_Task prompt:_ In the entries below, the lines from the one with "yellow plate G6" through the one with "none -> pink plate H7:I8 level 1" are to be copied exactly; both ends count.

*** Opening Data to examine ***

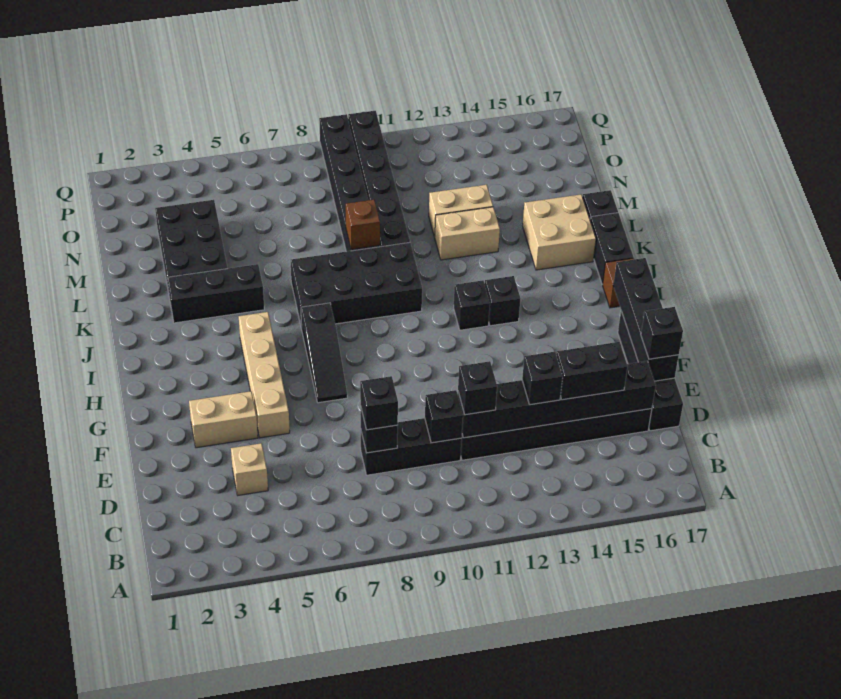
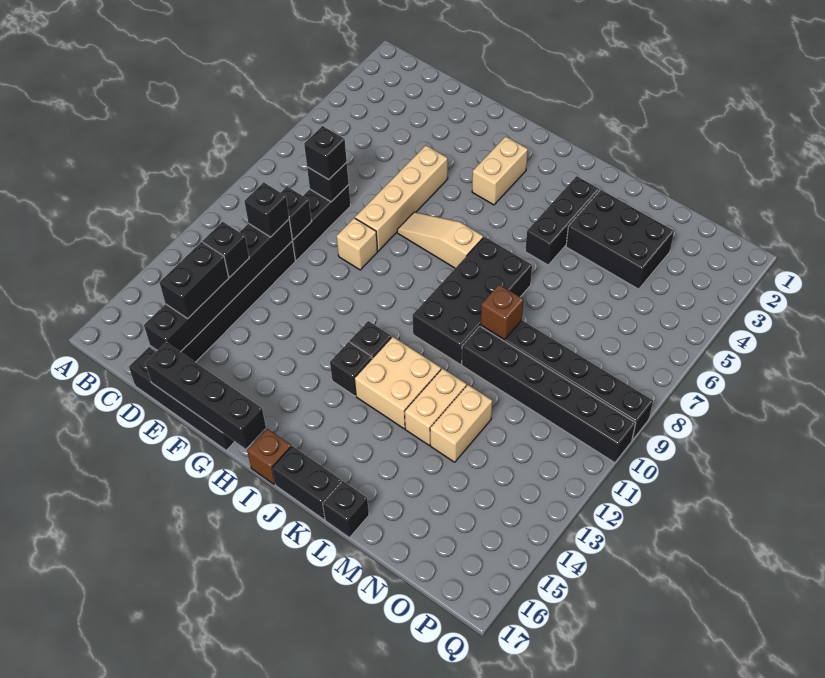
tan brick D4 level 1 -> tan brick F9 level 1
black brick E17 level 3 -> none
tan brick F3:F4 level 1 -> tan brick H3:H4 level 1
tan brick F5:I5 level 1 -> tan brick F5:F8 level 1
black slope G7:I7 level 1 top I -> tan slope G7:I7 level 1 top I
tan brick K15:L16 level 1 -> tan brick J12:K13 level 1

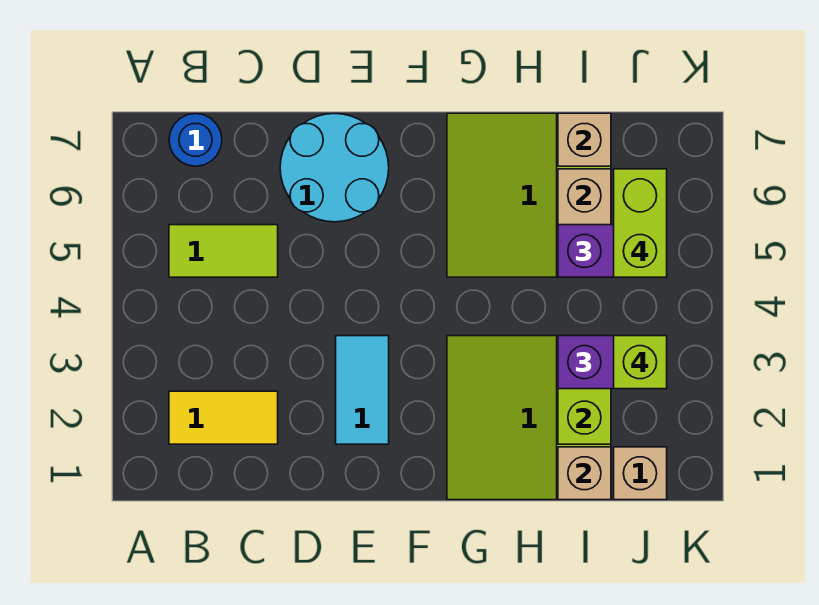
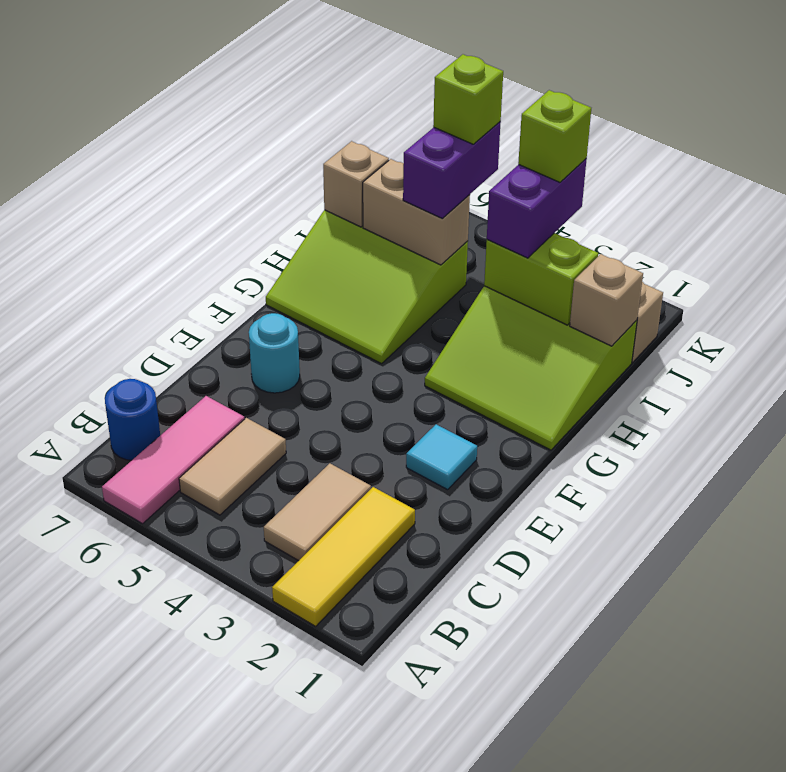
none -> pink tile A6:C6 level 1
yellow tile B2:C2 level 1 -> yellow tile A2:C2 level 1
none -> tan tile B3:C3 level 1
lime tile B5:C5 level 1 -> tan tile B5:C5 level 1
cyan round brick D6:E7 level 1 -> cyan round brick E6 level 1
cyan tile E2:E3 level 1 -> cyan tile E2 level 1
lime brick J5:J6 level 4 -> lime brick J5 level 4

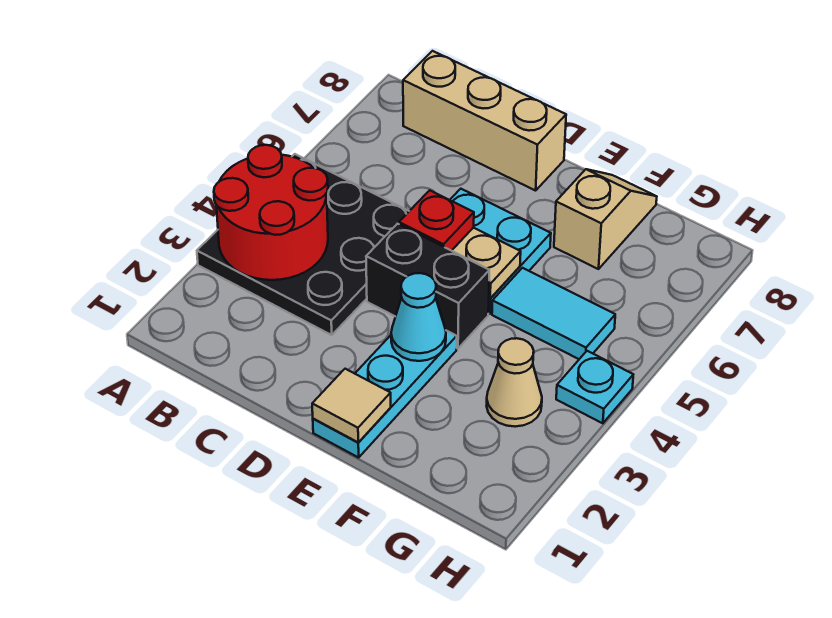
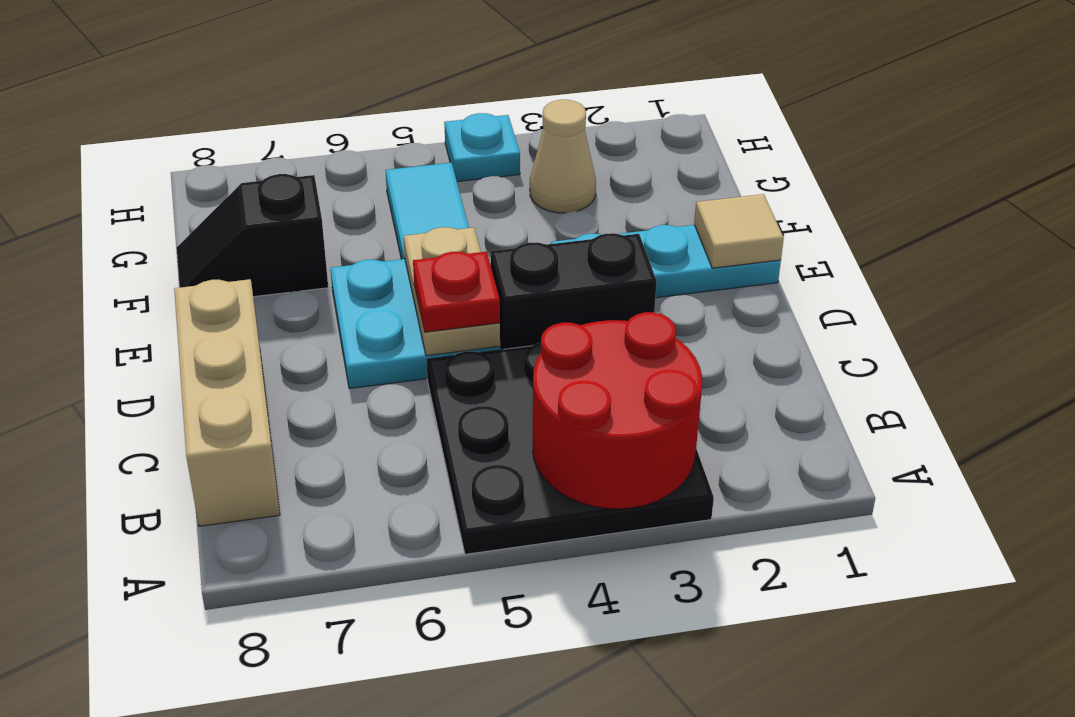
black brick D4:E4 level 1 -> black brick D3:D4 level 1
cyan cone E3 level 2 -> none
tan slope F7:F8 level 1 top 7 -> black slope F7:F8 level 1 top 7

*** Closing Data to examine ***
*** Opening Data to examine ***

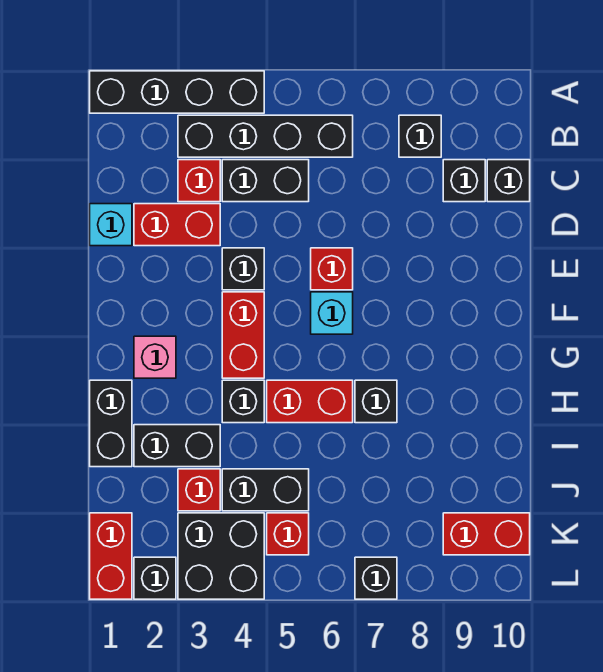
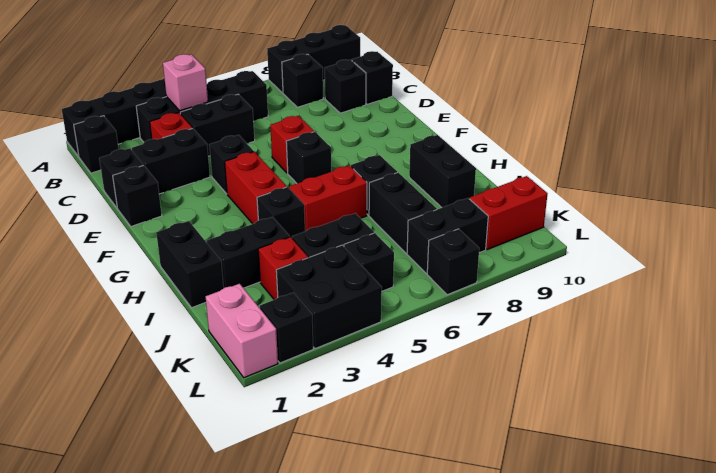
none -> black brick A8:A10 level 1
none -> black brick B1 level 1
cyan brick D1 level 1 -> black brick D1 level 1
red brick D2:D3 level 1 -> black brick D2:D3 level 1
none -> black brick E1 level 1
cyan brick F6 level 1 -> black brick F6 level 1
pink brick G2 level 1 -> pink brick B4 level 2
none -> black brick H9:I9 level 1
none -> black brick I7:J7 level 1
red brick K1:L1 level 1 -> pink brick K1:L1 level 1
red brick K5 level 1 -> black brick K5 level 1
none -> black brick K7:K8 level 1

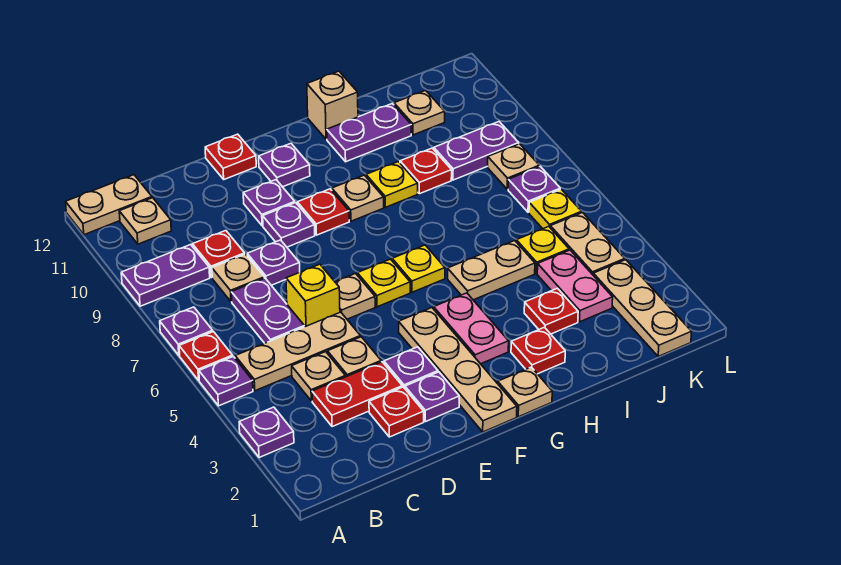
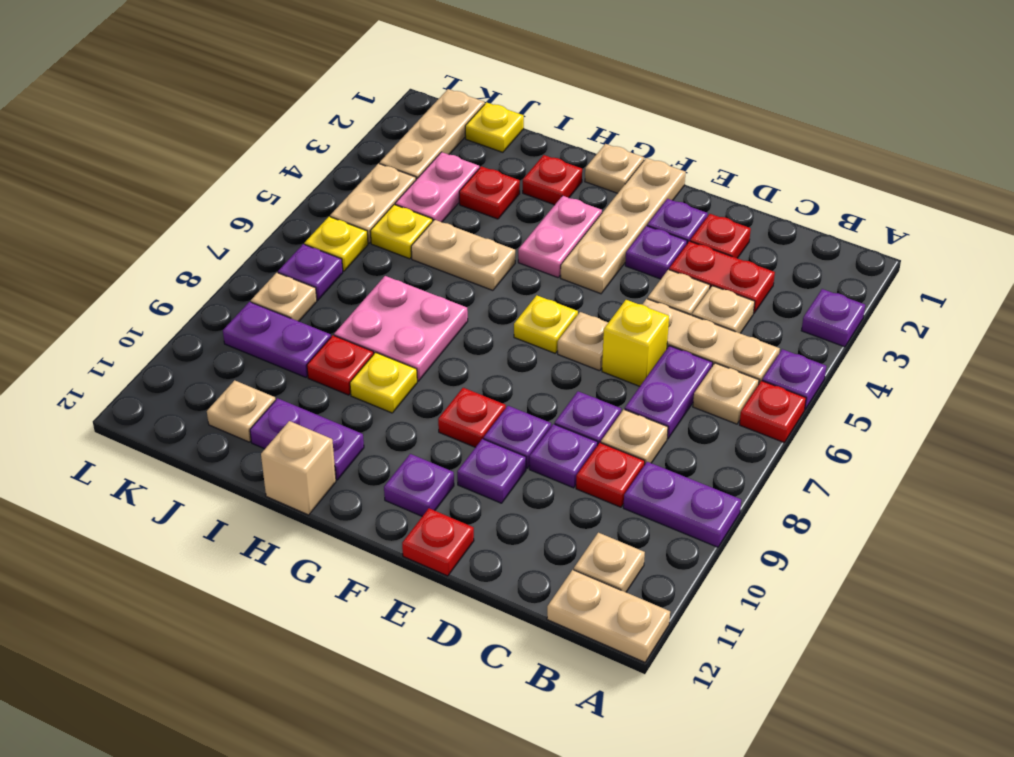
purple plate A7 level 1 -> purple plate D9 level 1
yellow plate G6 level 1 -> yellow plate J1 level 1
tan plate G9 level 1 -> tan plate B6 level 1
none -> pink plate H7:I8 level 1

*** Closing Data to examine ***
*** Opening Data to examine ***

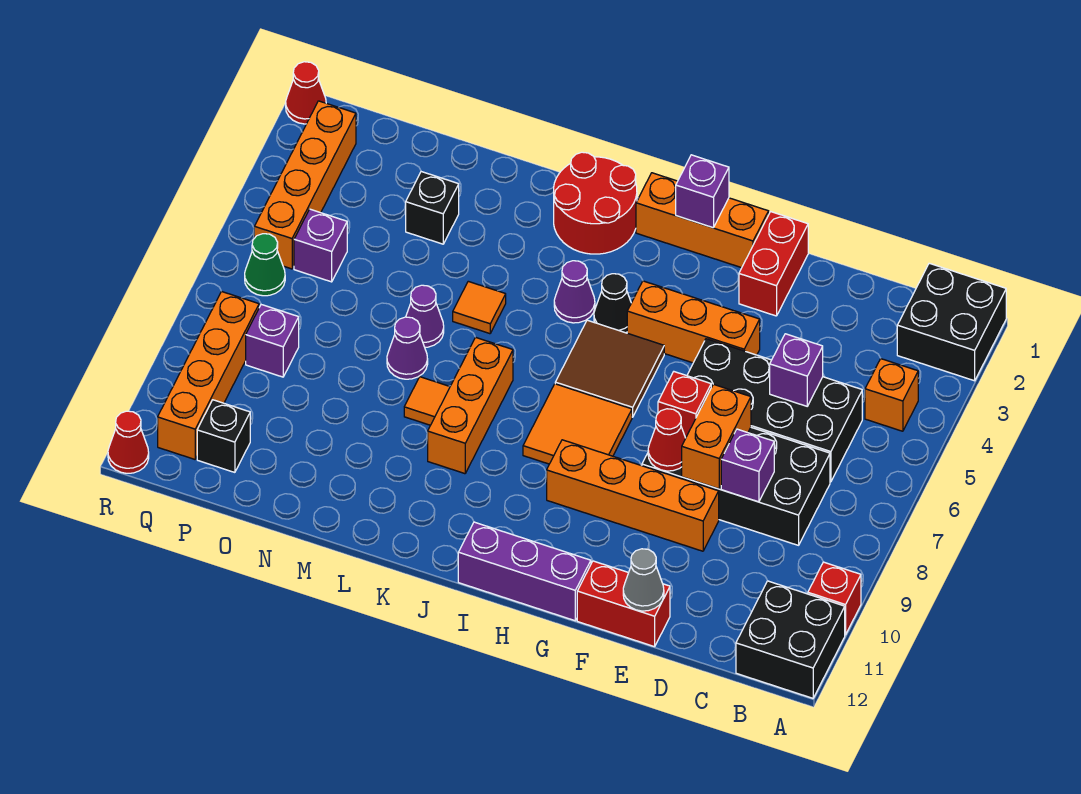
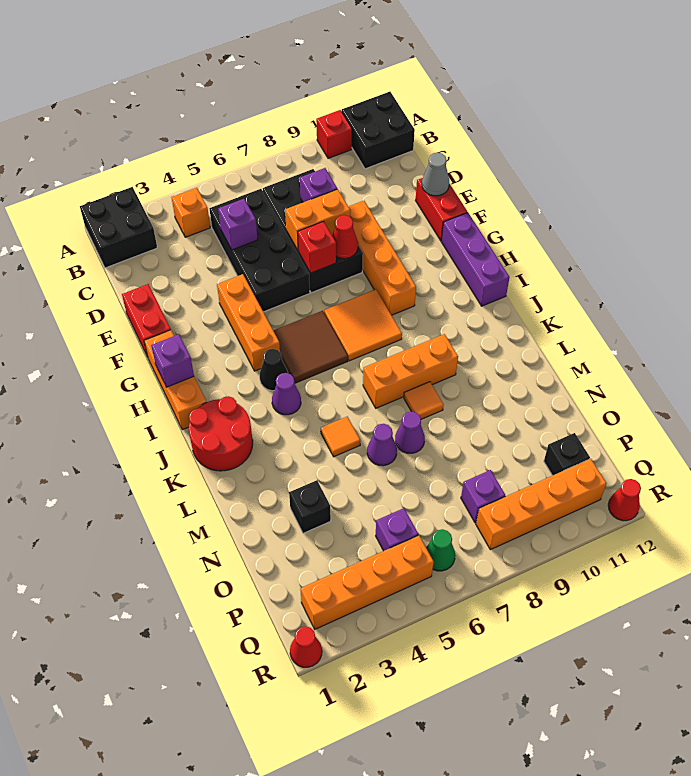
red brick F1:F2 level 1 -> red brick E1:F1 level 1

*** Closing Data to examine ***

_Answer box:_
yellow plate G6 level 1 -> yellow plate J1 level 1
tan plate G9 level 1 -> tan plate B6 level 1
none -> pink plate H7:I8 level 1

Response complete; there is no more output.